THE PROBLEM → Copy every record below exactly, leaving out any pictures.

Shape position tracking data →
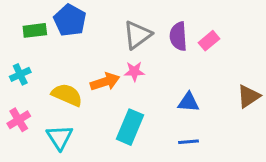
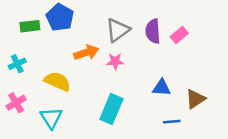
orange arrow: (105, 82) -> (86, 53), moved
brown triangle: (249, 96) -> (195, 99), moved
blue line: (189, 142) -> (172, 122), moved

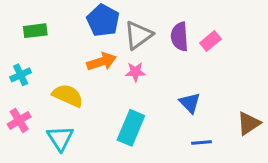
blue pentagon: (60, 17) -> (103, 20), moved
blue triangle: (162, 88) -> (190, 103), turned 42
brown triangle: (195, 99) -> (249, 123), moved

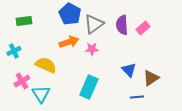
pink cross: (19, 120) -> (22, 81), moved
brown triangle: (249, 123) -> (151, 78), moved

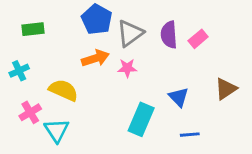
brown triangle: (151, 78) -> (226, 89), moved
cyan rectangle: (89, 87) -> (141, 119), moved

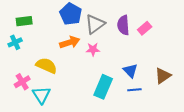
cyan cross: (19, 71) -> (15, 42), moved
brown triangle: (226, 89) -> (163, 76), moved
blue line: (190, 135) -> (134, 90), moved

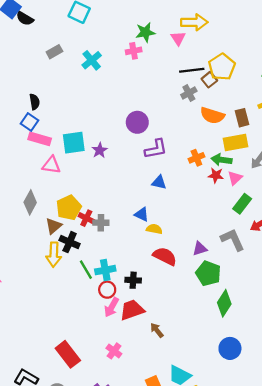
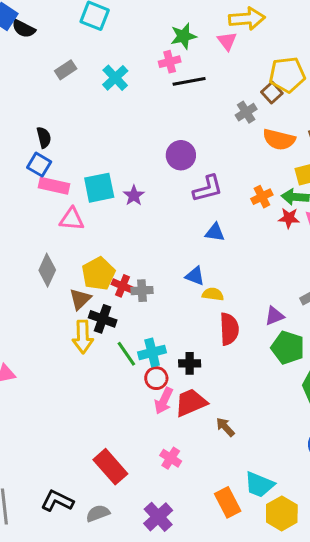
yellow pentagon: (222, 67) -> (287, 75), turned 30
black line: (192, 70) -> (189, 81), moved
red semicircle: (165, 256) -> (229, 329), turned 65

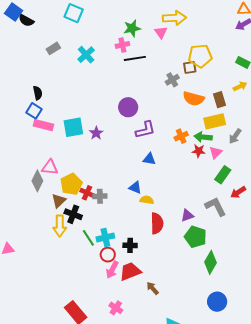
brown square: (272, 93) -> (190, 67), turned 32
pink triangle: (72, 219) -> (50, 167), moved

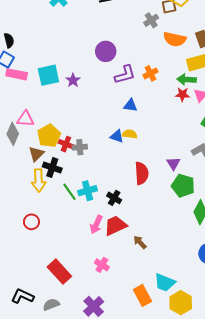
orange cross: (181, 136) -> (150, 73), moved
yellow semicircle: (147, 200) -> (130, 134), moved
purple triangle: (187, 215) -> (173, 163), turned -40
black cross: (130, 245) -> (114, 198), turned 32
red circle: (108, 255) -> (31, 222), moved

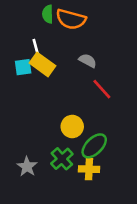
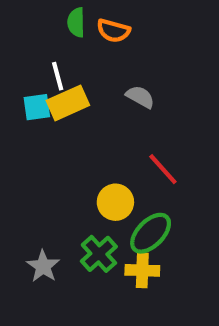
orange semicircle: (71, 19) -> (113, 31), size x0.7
yellow rectangle: (42, 64) -> (68, 103), turned -60
red line: (102, 89) -> (163, 169), moved

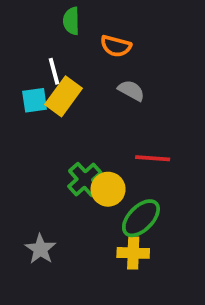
orange semicircle: (113, 31) -> (116, 46), moved
yellow rectangle: (68, 103) -> (64, 96), turned -30
red line: (163, 169) -> (153, 158), turned -44
green cross: (99, 254) -> (85, 179), moved

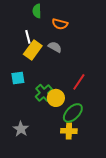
gray semicircle: (131, 91) -> (55, 47), moved
cyan square: (35, 100) -> (18, 78), moved
red line: (153, 158) -> (79, 82), turned -60

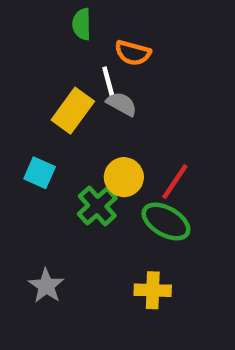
white line: (28, 37) -> (108, 82), moved
cyan square: (18, 78) -> (40, 173), turned 32
yellow circle: (56, 98) -> (124, 177), moved
green ellipse: (73, 113) -> (166, 221), moved, turned 75

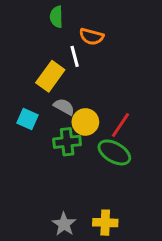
gray semicircle: (122, 104) -> (64, 107), moved
green cross: (97, 206) -> (67, 142), turned 36
gray star: (46, 286) -> (64, 224), moved
yellow cross: (153, 290) -> (105, 223), moved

RESPONSE AREA →
orange arrow: (105, 82) -> (86, 53), moved
brown triangle: (249, 96) -> (195, 99), moved
blue line: (189, 142) -> (172, 122), moved

blue pentagon: (60, 17) -> (103, 20), moved
blue triangle: (162, 88) -> (190, 103), turned 42
brown triangle: (195, 99) -> (249, 123), moved

pink cross: (19, 120) -> (22, 81), moved
brown triangle: (249, 123) -> (151, 78), moved

brown triangle: (151, 78) -> (226, 89), moved
cyan rectangle: (89, 87) -> (141, 119), moved

cyan cross: (19, 71) -> (15, 42), moved
brown triangle: (226, 89) -> (163, 76), moved
blue line: (190, 135) -> (134, 90), moved

yellow pentagon: (222, 67) -> (287, 75), turned 30
black line: (192, 70) -> (189, 81), moved
red semicircle: (165, 256) -> (229, 329), turned 65

brown square: (272, 93) -> (190, 67), turned 32
pink triangle: (72, 219) -> (50, 167), moved

orange cross: (181, 136) -> (150, 73), moved
yellow semicircle: (147, 200) -> (130, 134), moved
purple triangle: (187, 215) -> (173, 163), turned -40
black cross: (130, 245) -> (114, 198), turned 32
red circle: (108, 255) -> (31, 222), moved

orange semicircle: (71, 19) -> (113, 31), size x0.7
yellow rectangle: (42, 64) -> (68, 103), turned -60
red line: (102, 89) -> (163, 169), moved

orange semicircle: (113, 31) -> (116, 46), moved
yellow rectangle: (68, 103) -> (64, 96), turned -30
red line: (163, 169) -> (153, 158), turned -44
green cross: (99, 254) -> (85, 179), moved

gray semicircle: (131, 91) -> (55, 47), moved
cyan square: (35, 100) -> (18, 78), moved
red line: (153, 158) -> (79, 82), turned -60

white line: (28, 37) -> (108, 82), moved
cyan square: (18, 78) -> (40, 173), turned 32
yellow circle: (56, 98) -> (124, 177), moved
green ellipse: (73, 113) -> (166, 221), moved, turned 75

gray semicircle: (122, 104) -> (64, 107), moved
green cross: (97, 206) -> (67, 142), turned 36
gray star: (46, 286) -> (64, 224), moved
yellow cross: (153, 290) -> (105, 223), moved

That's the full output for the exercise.